**What you should do:**
Nothing but the records, repeated exactly, should form the response.

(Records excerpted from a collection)
--- START ---
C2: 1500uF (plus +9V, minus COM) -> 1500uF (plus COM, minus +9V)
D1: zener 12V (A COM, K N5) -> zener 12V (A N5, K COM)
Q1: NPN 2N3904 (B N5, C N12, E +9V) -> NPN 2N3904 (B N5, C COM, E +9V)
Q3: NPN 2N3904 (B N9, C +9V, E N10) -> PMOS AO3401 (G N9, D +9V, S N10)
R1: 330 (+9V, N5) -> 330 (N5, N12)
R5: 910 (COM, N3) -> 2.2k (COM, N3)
--- END ---
**Output:**
C2: 1500uF (plus +9V, minus COM) -> 1500uF (plus COM, minus +9V)
D1: zener 12V (A COM, K N5) -> zener 12V (A N5, K COM)
Q1: NPN 2N3904 (B N5, C N12, E +9V) -> NPN 2N3904 (B N5, C COM, E +9V)
Q3: NPN 2N3904 (B N9, C +9V, E N10) -> PMOS AO3401 (G N9, D +9V, S N10)
R1: 330 (+9V, N5) -> 330 (N5, N12)
R5: 910 (COM, N3) -> 2.2k (COM, N3)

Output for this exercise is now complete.